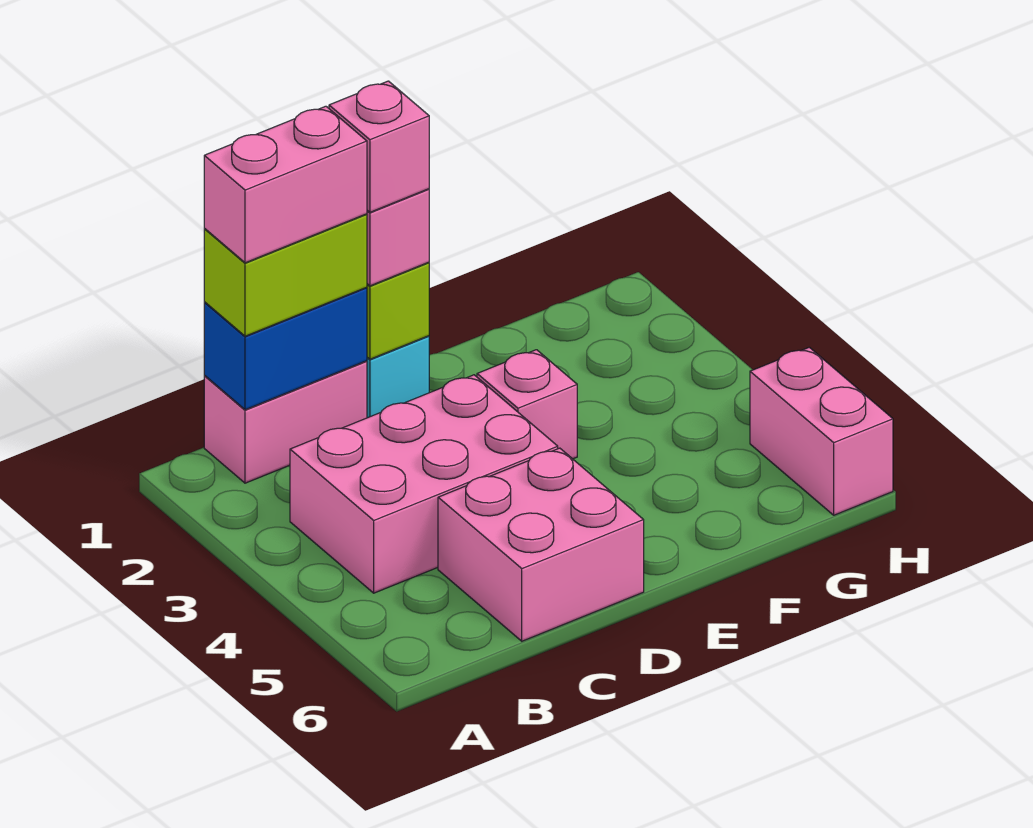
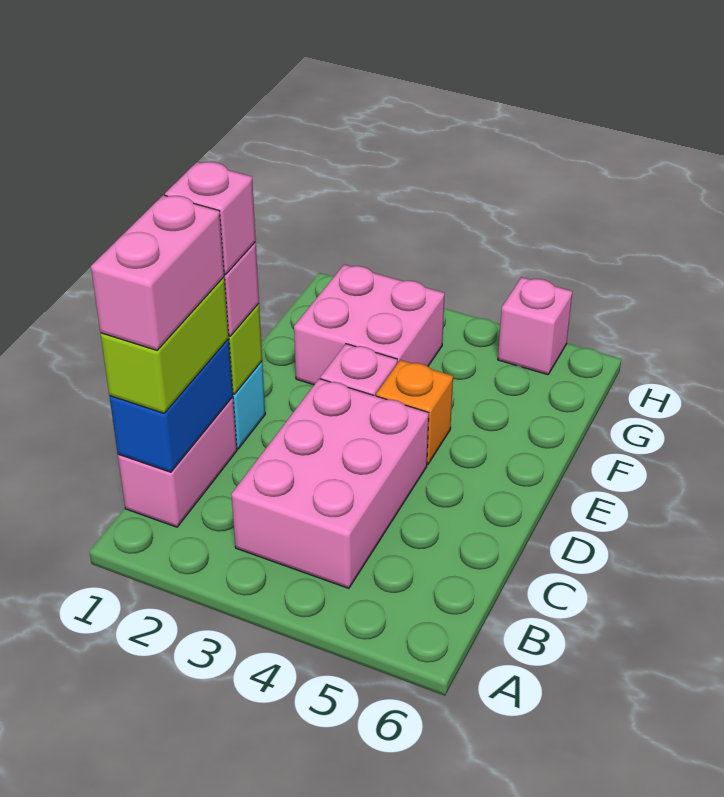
pink brick C5:D6 level 1 -> pink brick F2:G3 level 1
none -> orange brick E4 level 1
pink brick H5:H6 level 1 -> pink brick H5 level 1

____________

▶ [Task item]: Nothing but the lines from the one with "none -> orange brick E4 level 1" through the last line of the data should appear; print them exactly.

▶ [Result]:
none -> orange brick E4 level 1
pink brick H5:H6 level 1 -> pink brick H5 level 1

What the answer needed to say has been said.